[[ Provided records, beginning ]]

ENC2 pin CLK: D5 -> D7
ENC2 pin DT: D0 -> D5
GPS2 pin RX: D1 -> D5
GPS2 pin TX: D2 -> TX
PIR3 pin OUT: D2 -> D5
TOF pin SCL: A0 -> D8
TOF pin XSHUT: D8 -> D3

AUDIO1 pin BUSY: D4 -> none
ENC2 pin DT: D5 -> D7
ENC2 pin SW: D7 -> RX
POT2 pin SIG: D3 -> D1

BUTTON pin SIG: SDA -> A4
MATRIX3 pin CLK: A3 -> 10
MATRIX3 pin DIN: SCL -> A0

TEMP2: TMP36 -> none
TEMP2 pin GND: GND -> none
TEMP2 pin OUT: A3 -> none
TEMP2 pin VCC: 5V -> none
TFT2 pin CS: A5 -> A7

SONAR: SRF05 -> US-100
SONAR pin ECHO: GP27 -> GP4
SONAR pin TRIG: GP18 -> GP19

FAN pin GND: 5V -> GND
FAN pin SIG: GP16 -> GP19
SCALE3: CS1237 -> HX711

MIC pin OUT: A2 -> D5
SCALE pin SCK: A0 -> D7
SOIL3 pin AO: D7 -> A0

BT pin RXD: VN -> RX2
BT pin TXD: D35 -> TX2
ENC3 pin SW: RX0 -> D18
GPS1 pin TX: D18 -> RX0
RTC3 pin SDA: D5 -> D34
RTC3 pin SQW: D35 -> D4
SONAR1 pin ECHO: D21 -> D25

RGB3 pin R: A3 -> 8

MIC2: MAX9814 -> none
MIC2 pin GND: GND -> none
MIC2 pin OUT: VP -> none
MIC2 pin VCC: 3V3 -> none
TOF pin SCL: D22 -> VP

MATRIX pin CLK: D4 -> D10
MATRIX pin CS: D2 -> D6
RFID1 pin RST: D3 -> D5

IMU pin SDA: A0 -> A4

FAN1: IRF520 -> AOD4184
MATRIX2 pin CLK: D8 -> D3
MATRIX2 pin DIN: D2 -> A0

[[ Provided records, end ]]

▶ **Task description**: Your answer should consist of every line from the entries that holds "ECHO".

▶ **Answer section**:
SONAR pin ECHO: GP27 -> GP4
SONAR1 pin ECHO: D21 -> D25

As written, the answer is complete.